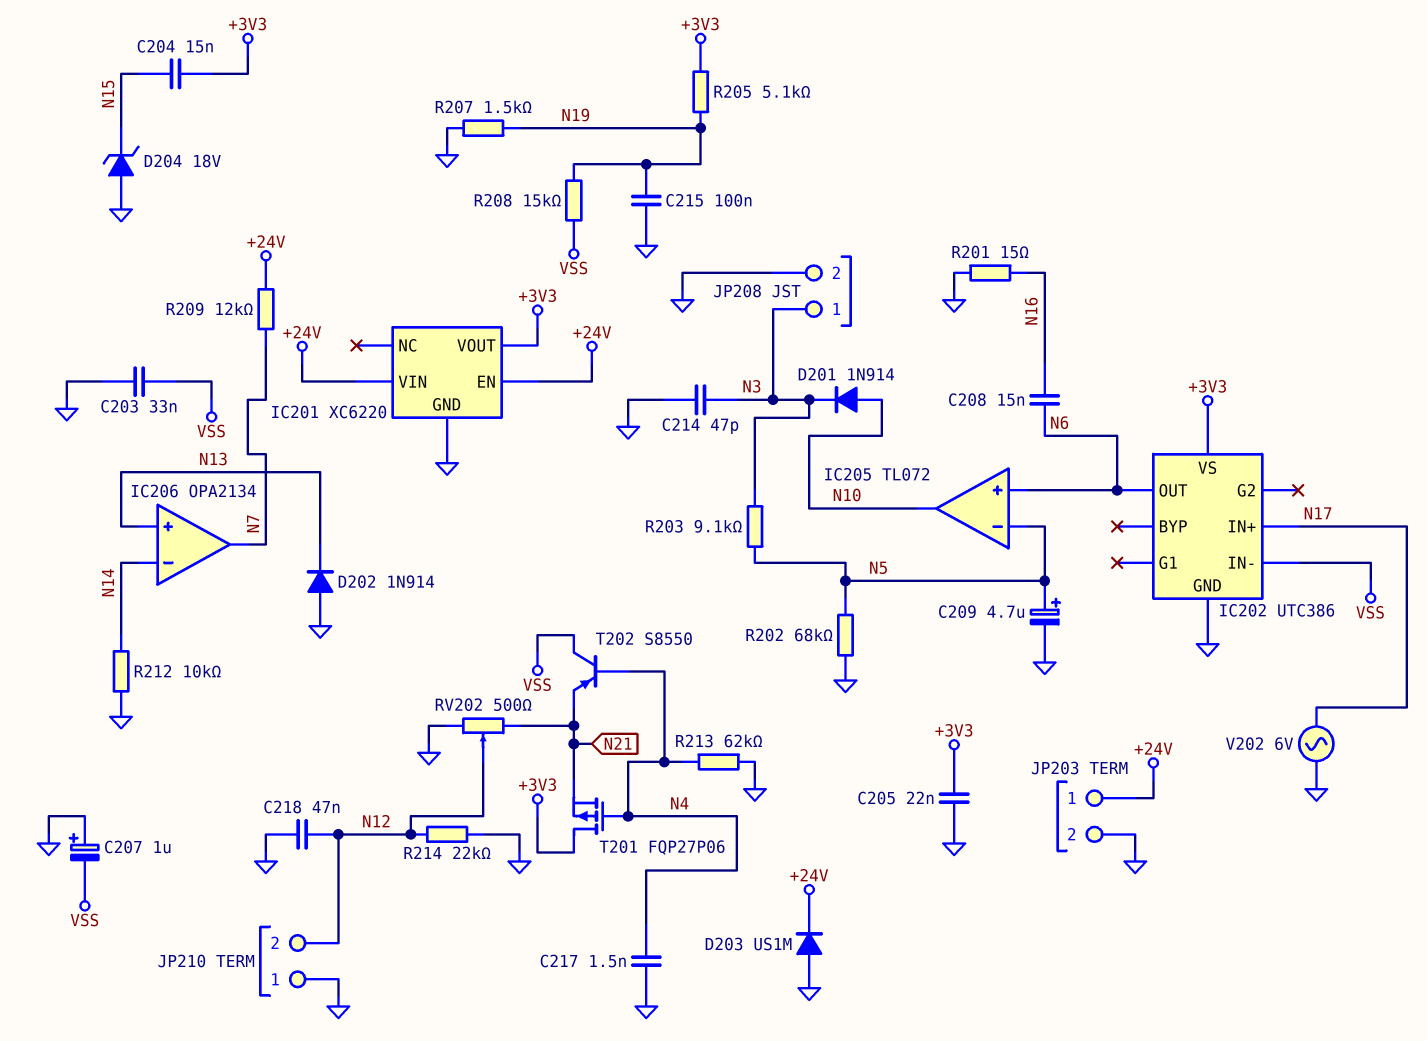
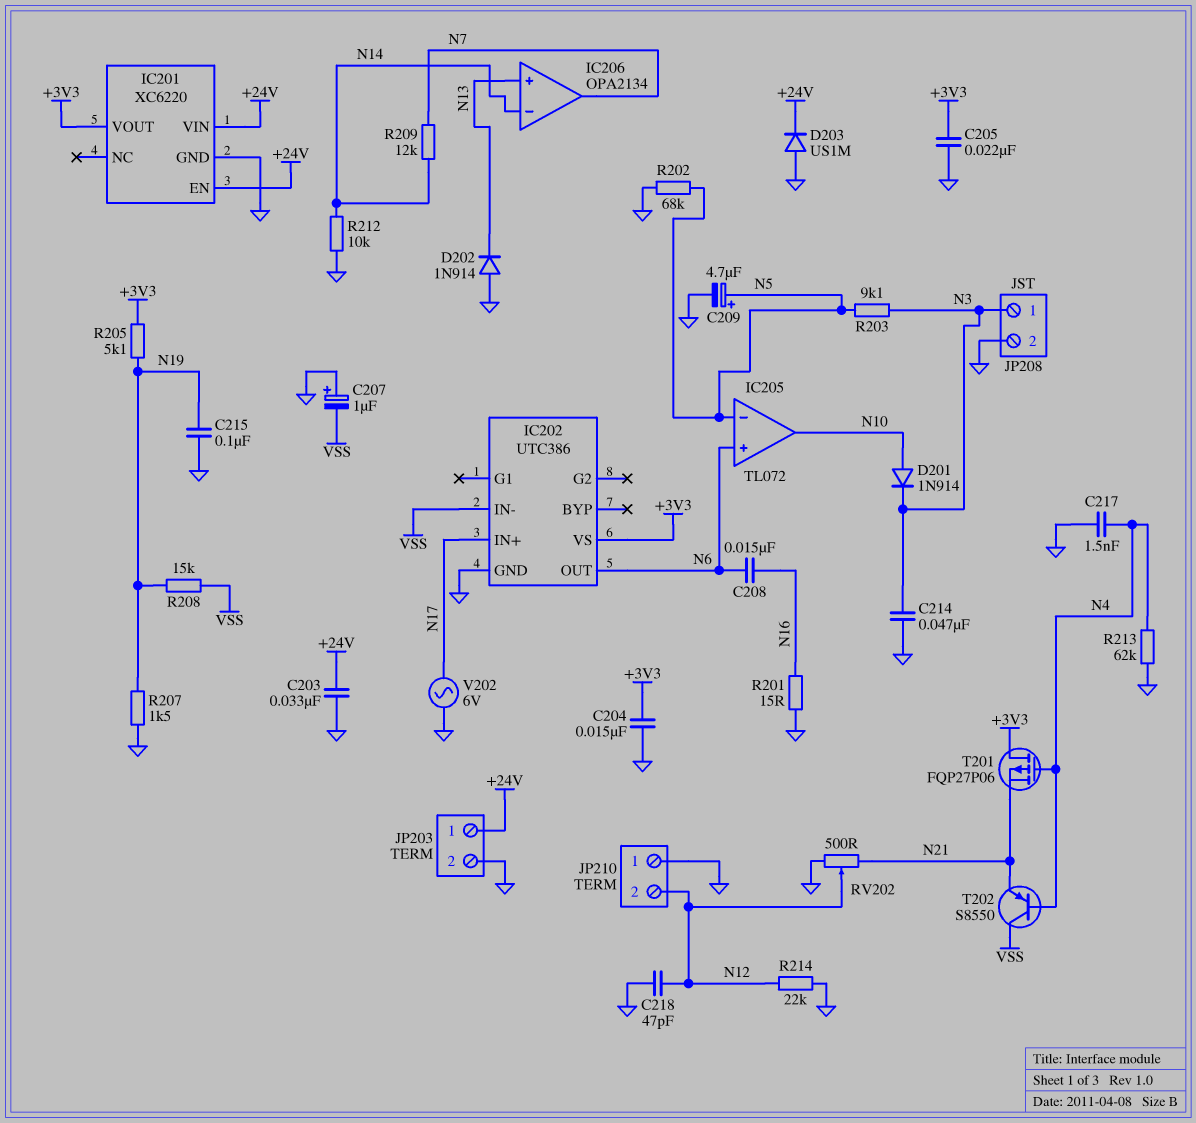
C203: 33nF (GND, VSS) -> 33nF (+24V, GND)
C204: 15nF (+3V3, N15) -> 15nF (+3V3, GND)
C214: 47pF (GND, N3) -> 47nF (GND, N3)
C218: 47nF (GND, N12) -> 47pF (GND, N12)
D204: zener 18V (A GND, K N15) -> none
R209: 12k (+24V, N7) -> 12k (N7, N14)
==================================================
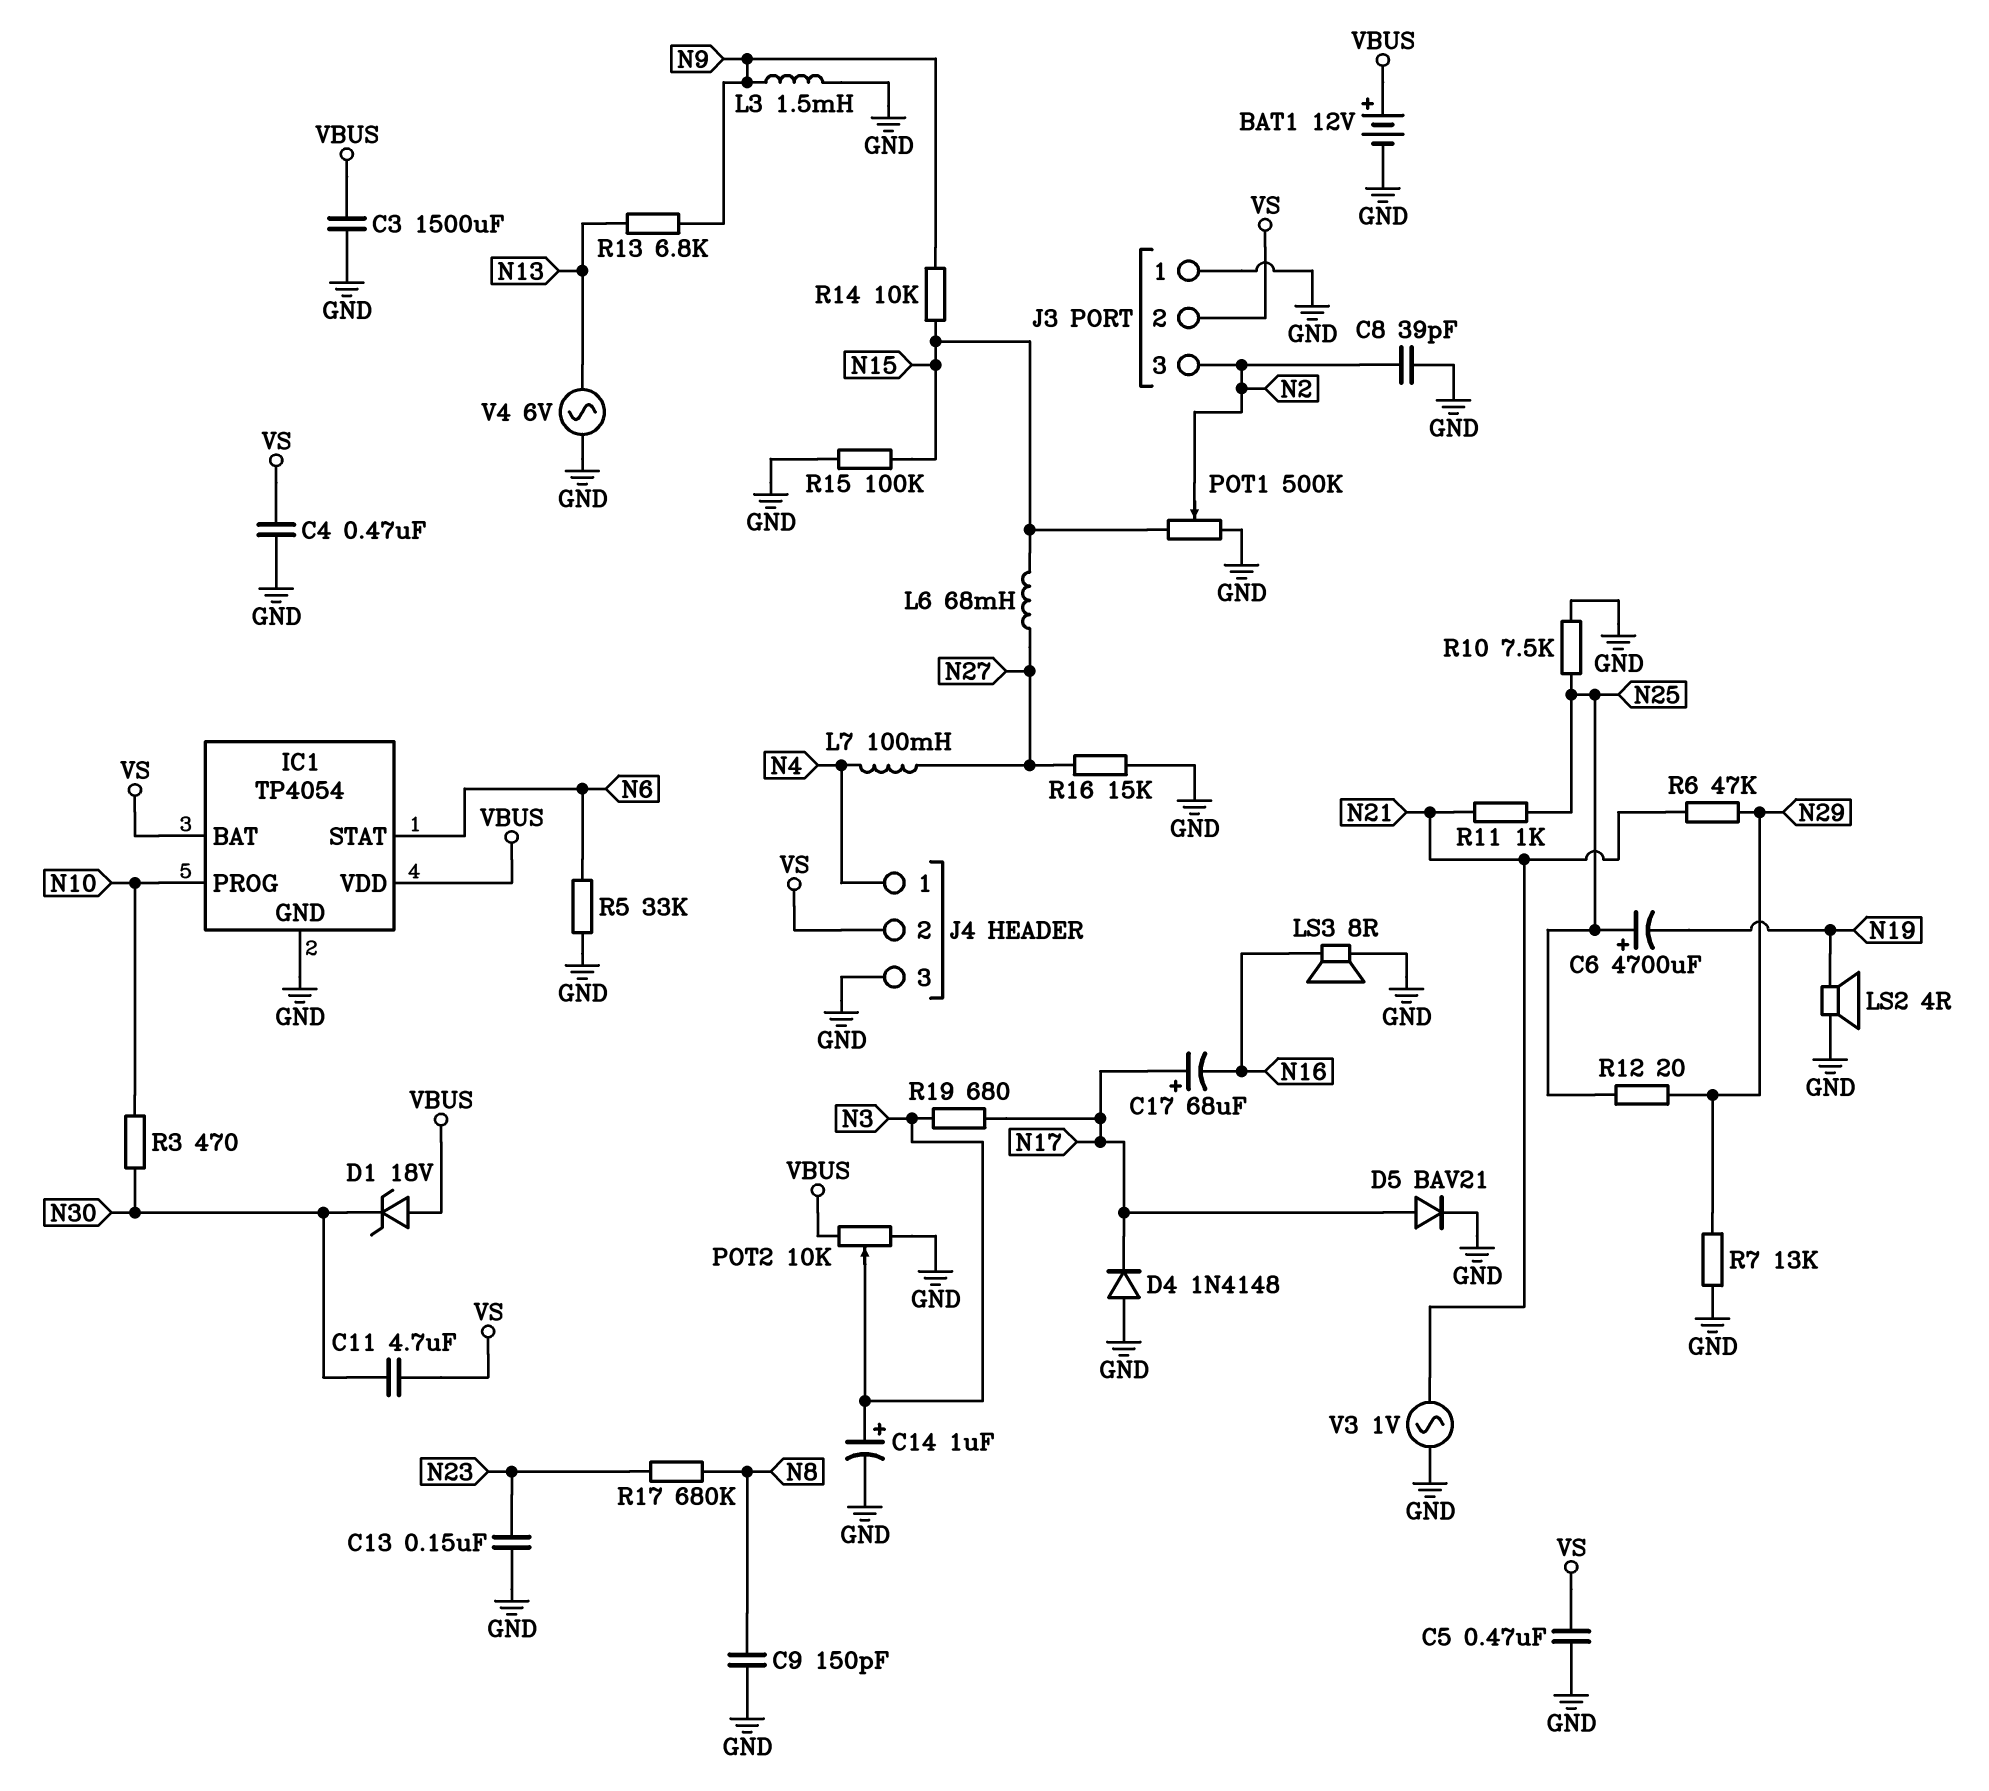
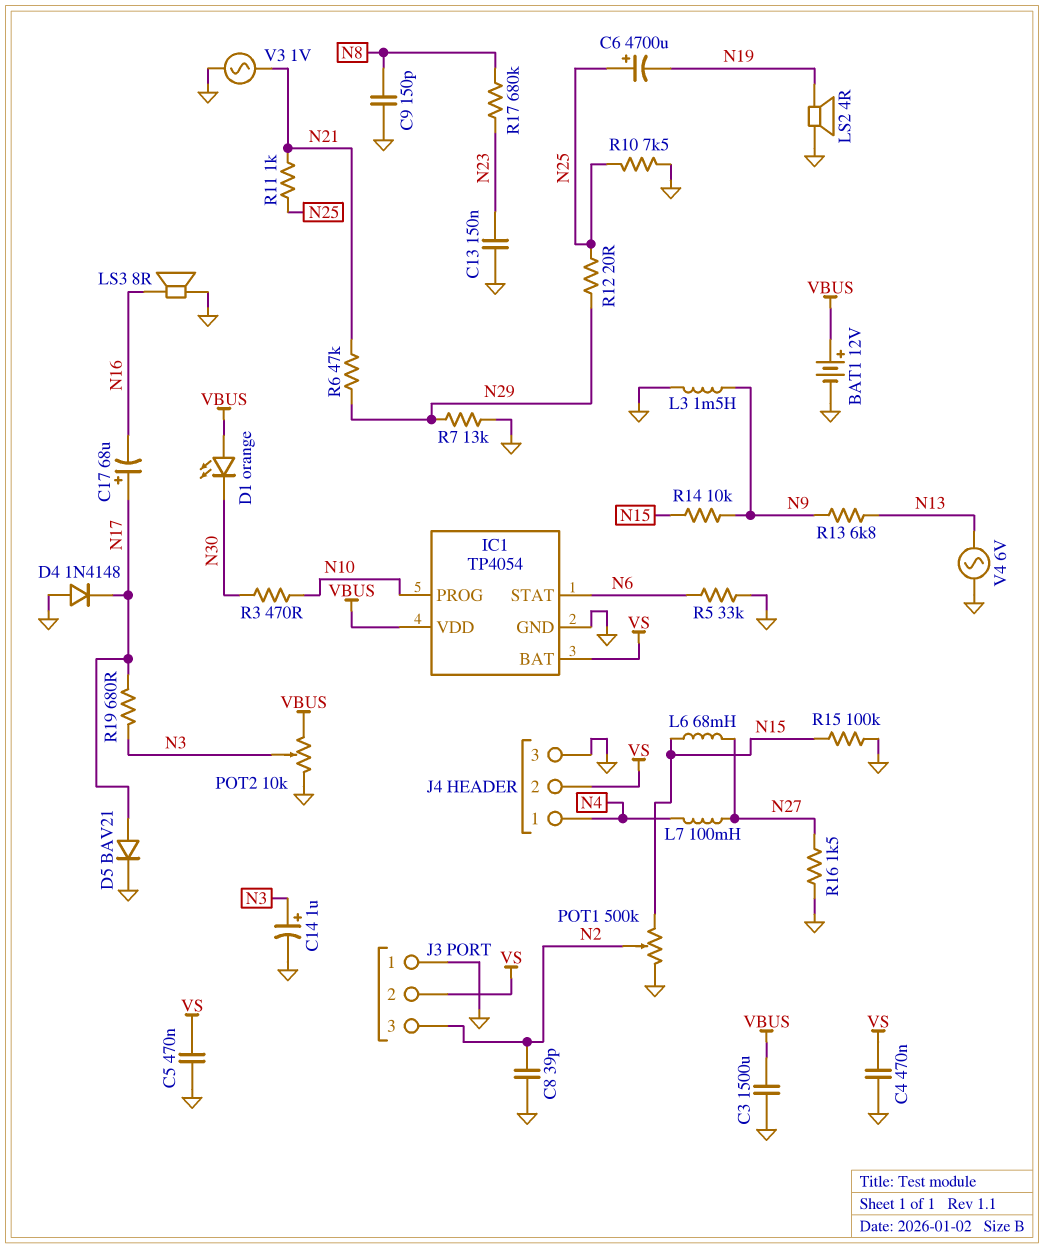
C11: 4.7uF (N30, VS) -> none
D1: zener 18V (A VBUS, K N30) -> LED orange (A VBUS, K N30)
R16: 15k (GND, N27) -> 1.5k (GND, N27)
==================================================
Within the entries above, find the string "none" and return each line that holds it.

▸ **Your solution**
D204: zener 18V (A GND, K N15) -> none
C11: 4.7uF (N30, VS) -> none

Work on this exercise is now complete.